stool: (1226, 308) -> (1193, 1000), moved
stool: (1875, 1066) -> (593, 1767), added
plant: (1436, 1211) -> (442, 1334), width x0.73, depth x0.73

·····

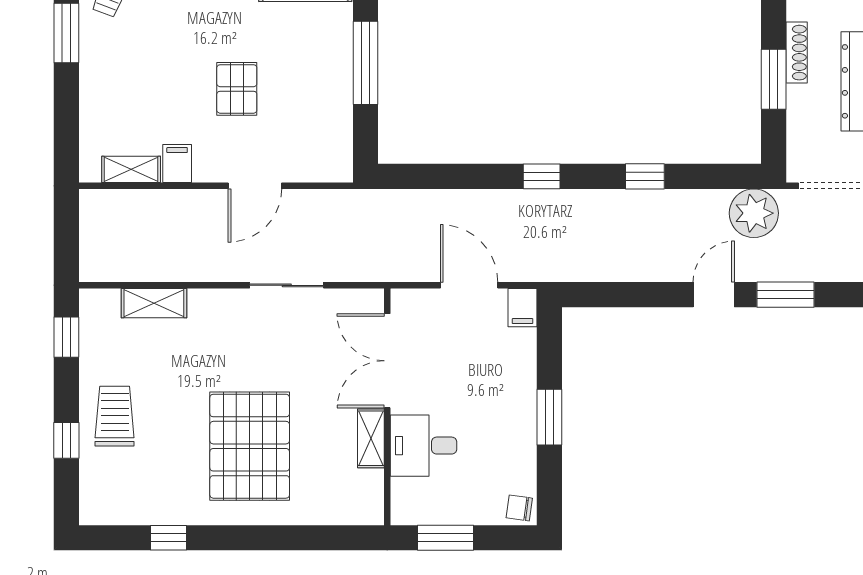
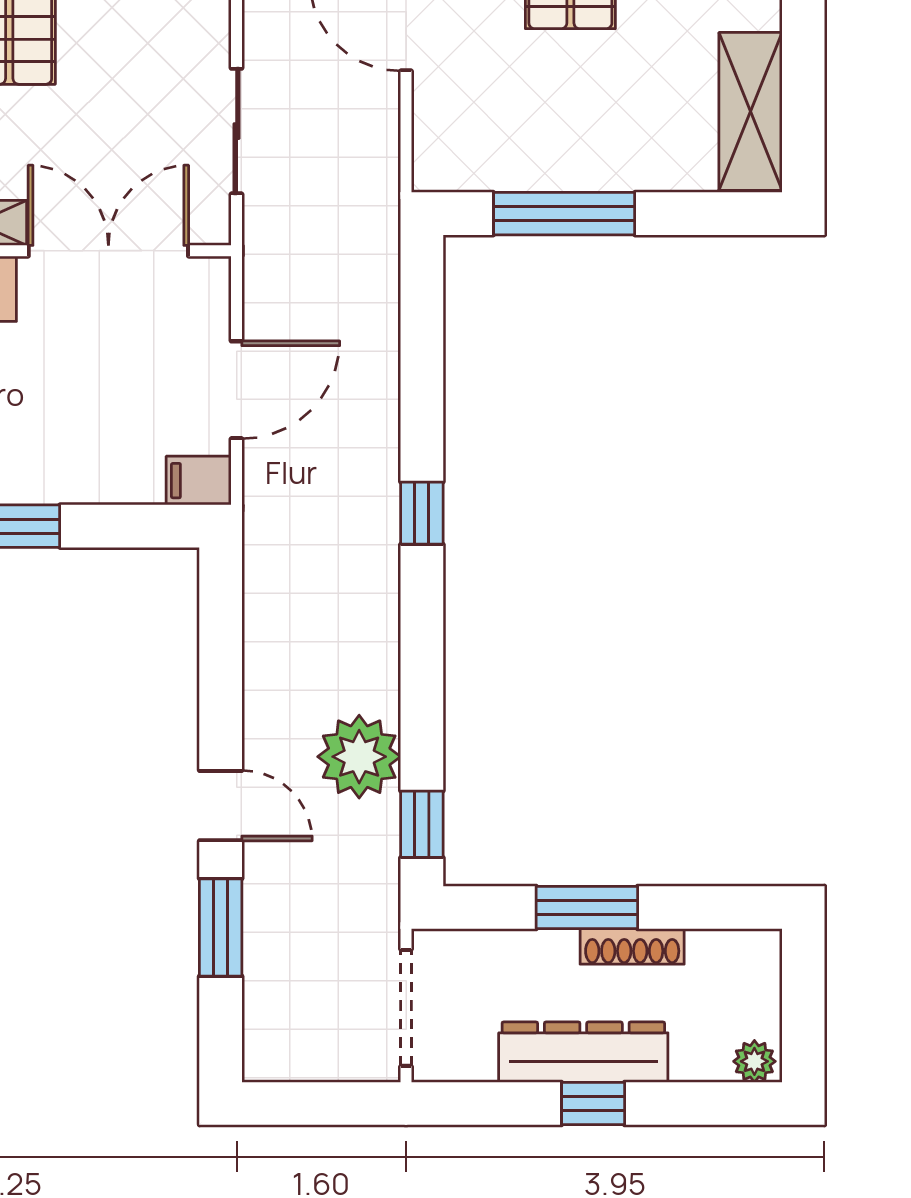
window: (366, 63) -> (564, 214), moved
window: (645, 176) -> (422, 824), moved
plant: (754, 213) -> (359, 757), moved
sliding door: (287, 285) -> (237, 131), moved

·····

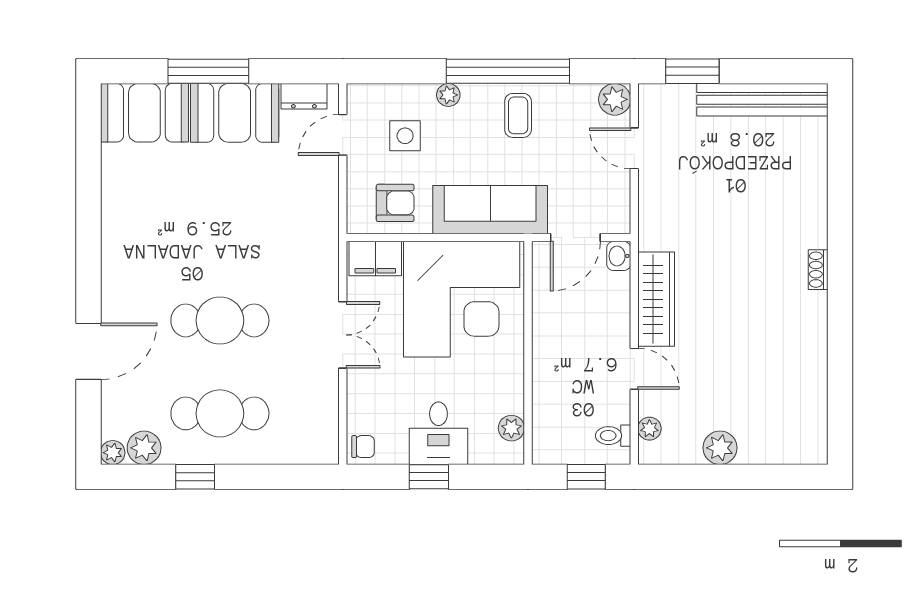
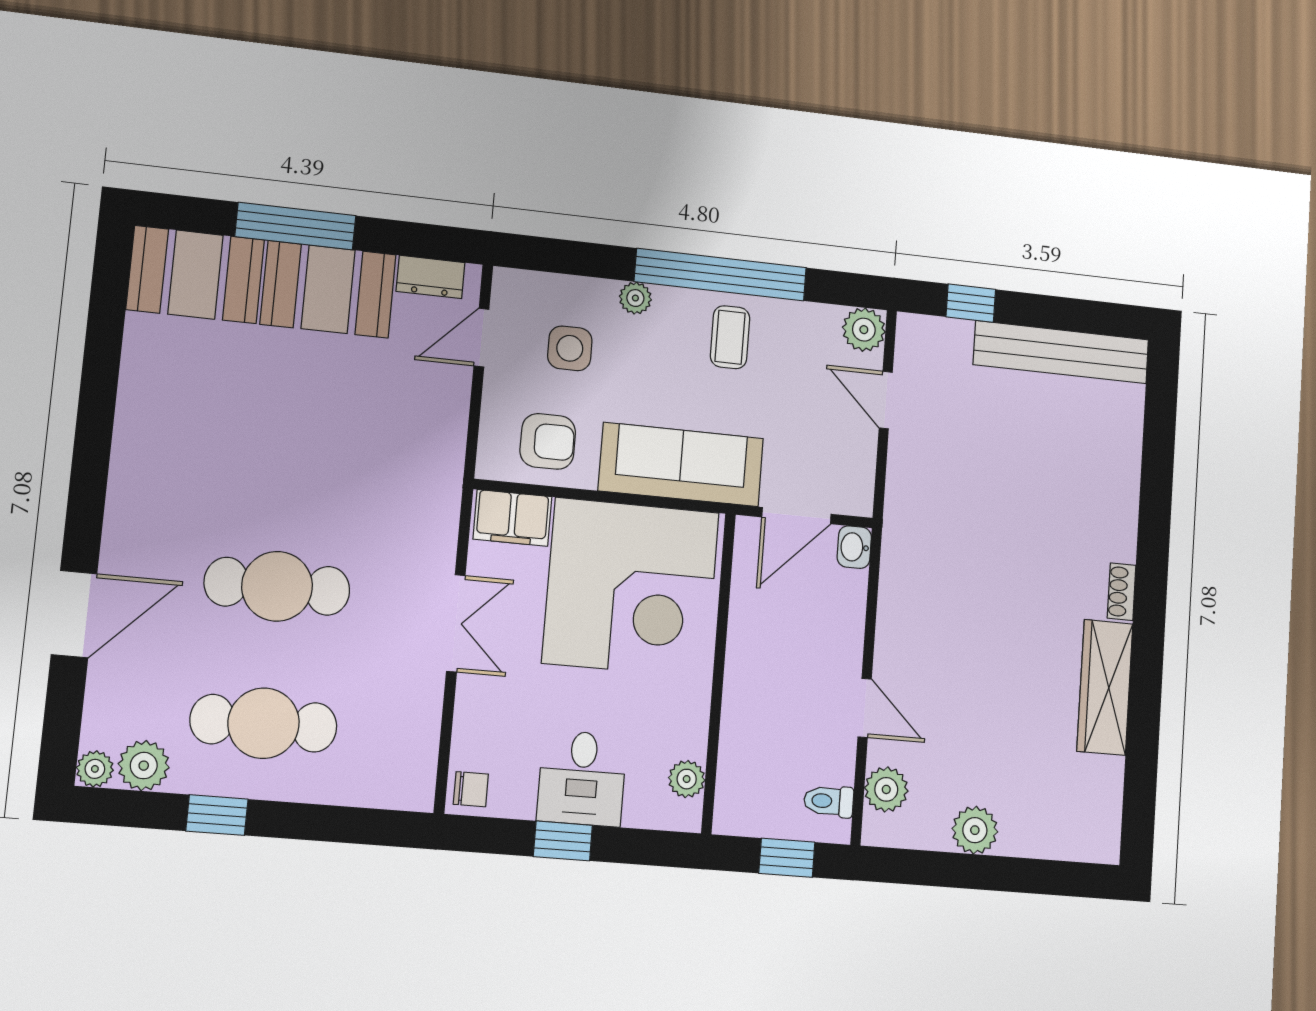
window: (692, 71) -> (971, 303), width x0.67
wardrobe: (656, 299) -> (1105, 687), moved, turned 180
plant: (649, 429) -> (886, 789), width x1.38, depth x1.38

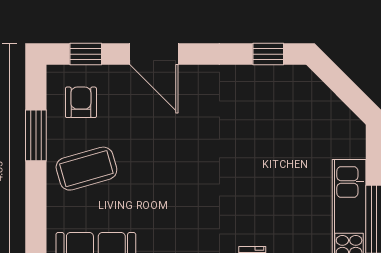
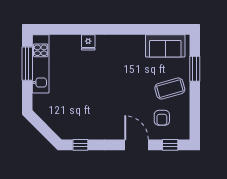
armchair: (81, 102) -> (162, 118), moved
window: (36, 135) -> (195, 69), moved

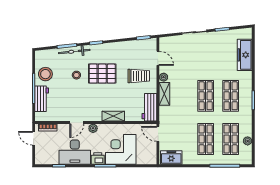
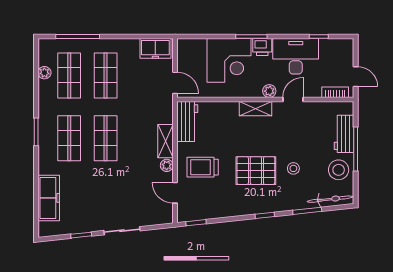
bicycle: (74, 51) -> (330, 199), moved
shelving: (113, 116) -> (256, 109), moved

·····

Take the entries above and return only the lines from the one with "stool: (1226, 308) -> (1193, 1000), moved" to the one with "plant: (1436, 1211)", both included, unchanged.

■ Reply to the task
stool: (1226, 308) -> (1193, 1000), moved
stool: (1875, 1066) -> (593, 1767), added
plant: (1436, 1211) -> (442, 1334), width x0.73, depth x0.73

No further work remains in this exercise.